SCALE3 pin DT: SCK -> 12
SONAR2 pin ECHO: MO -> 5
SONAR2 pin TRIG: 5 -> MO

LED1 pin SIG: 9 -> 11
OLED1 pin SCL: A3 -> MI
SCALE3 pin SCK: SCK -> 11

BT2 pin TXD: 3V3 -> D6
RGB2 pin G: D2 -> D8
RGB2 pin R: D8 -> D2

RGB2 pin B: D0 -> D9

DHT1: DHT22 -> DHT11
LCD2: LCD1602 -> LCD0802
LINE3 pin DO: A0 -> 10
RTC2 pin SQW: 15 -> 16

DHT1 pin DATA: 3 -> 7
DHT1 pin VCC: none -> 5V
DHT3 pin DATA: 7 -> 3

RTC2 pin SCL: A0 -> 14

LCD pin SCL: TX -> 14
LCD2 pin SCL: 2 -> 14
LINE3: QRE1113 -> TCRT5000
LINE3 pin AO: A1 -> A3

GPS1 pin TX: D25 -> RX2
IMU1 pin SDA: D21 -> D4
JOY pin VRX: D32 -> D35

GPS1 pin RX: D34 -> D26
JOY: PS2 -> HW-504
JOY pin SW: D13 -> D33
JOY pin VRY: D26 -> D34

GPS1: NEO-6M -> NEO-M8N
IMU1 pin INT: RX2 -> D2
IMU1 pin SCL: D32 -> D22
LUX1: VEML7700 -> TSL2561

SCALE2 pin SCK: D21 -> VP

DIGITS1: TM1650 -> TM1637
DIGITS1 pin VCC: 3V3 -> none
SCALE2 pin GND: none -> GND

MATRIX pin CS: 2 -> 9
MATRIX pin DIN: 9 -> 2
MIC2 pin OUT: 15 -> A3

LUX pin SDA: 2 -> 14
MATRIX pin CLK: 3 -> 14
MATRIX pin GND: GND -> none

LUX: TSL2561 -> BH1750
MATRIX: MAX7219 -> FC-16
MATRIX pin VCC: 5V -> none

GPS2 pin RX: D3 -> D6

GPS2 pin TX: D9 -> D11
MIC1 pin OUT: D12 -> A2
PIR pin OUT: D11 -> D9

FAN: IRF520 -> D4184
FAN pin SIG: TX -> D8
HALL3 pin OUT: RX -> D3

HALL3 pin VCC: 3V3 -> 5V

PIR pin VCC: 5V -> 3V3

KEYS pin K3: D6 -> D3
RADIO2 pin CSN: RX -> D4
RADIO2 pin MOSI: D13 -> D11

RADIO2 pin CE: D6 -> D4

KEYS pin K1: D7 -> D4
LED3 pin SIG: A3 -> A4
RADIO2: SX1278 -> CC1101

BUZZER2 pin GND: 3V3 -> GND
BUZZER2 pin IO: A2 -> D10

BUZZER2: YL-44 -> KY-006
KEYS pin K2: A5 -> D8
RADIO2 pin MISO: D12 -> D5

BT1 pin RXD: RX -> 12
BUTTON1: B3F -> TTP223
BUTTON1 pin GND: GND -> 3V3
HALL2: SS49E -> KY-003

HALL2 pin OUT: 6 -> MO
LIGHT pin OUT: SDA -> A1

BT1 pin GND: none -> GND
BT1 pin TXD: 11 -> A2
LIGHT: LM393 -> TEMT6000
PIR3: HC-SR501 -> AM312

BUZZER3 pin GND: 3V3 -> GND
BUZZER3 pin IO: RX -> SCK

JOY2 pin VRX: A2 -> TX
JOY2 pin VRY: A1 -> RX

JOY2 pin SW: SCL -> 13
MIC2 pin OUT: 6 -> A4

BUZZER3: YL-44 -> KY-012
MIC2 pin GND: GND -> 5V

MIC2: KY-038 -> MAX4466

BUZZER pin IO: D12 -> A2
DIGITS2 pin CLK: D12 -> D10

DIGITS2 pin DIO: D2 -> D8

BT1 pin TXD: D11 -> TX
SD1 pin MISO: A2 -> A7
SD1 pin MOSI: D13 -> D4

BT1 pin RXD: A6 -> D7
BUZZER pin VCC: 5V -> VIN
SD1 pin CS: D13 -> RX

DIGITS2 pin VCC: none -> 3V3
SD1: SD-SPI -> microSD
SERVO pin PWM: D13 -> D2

_ _ _ _ _ _ _

◆ GOAL OF THE EXERCISE
Above are the records; copy exactly the lines from the line with "DHT3 pin DATA: 7 -> 3" through the line with "MATRIX: MAX7219 -> FC-16", both included.

◆ EXERCISE OUTPUT
DHT3 pin DATA: 7 -> 3

RTC2 pin SCL: A0 -> 14

LCD pin SCL: TX -> 14
LCD2 pin SCL: 2 -> 14
LINE3: QRE1113 -> TCRT5000
LINE3 pin AO: A1 -> A3

GPS1 pin TX: D25 -> RX2
IMU1 pin SDA: D21 -> D4
JOY pin VRX: D32 -> D35

GPS1 pin RX: D34 -> D26
JOY: PS2 -> HW-504
JOY pin SW: D13 -> D33
JOY pin VRY: D26 -> D34

GPS1: NEO-6M -> NEO-M8N
IMU1 pin INT: RX2 -> D2
IMU1 pin SCL: D32 -> D22
LUX1: VEML7700 -> TSL2561

SCALE2 pin SCK: D21 -> VP

DIGITS1: TM1650 -> TM1637
DIGITS1 pin VCC: 3V3 -> none
SCALE2 pin GND: none -> GND

MATRIX pin CS: 2 -> 9
MATRIX pin DIN: 9 -> 2
MIC2 pin OUT: 15 -> A3

LUX pin SDA: 2 -> 14
MATRIX pin CLK: 3 -> 14
MATRIX pin GND: GND -> none

LUX: TSL2561 -> BH1750
MATRIX: MAX7219 -> FC-16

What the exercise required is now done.